--- Try it ---
Using the records below, output the stretch that opens with the line containing "LED1: none -> white" and closes with the line containing "HALL pin OUT: D8 -> D5", exactly and including both lines, with nothing more.
------ Material to process
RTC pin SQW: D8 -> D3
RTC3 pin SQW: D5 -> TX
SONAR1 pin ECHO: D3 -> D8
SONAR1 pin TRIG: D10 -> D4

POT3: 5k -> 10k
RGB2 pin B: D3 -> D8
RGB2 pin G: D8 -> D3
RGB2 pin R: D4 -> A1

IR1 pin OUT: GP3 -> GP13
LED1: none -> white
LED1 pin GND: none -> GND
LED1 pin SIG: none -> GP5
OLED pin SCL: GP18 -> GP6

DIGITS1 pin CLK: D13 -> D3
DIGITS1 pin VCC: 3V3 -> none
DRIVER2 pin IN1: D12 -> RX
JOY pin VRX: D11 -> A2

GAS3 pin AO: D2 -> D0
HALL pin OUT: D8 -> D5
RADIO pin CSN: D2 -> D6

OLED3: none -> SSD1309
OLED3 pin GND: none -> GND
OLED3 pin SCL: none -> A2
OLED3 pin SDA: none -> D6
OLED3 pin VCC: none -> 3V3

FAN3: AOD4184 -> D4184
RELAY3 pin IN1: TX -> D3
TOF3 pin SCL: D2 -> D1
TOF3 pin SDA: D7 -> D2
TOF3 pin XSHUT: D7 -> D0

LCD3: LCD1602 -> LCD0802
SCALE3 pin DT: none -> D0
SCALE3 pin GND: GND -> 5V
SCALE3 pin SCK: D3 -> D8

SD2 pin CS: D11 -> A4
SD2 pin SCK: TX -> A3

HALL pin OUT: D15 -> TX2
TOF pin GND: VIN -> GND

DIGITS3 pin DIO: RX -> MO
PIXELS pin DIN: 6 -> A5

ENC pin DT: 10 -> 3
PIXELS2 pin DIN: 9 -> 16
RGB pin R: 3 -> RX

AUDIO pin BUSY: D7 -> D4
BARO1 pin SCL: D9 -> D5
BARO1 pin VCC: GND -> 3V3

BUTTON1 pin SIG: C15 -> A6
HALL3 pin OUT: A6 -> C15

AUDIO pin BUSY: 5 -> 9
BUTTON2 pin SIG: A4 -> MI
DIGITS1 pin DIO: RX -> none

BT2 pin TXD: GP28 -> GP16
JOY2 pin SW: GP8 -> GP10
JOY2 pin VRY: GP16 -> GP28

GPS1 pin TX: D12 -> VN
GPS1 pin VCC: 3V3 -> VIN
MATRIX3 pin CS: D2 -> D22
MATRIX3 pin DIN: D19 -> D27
------------
--- Written response ---
LED1: none -> white
LED1 pin GND: none -> GND
LED1 pin SIG: none -> GP5
OLED pin SCL: GP18 -> GP6

DIGITS1 pin CLK: D13 -> D3
DIGITS1 pin VCC: 3V3 -> none
DRIVER2 pin IN1: D12 -> RX
JOY pin VRX: D11 -> A2

GAS3 pin AO: D2 -> D0
HALL pin OUT: D8 -> D5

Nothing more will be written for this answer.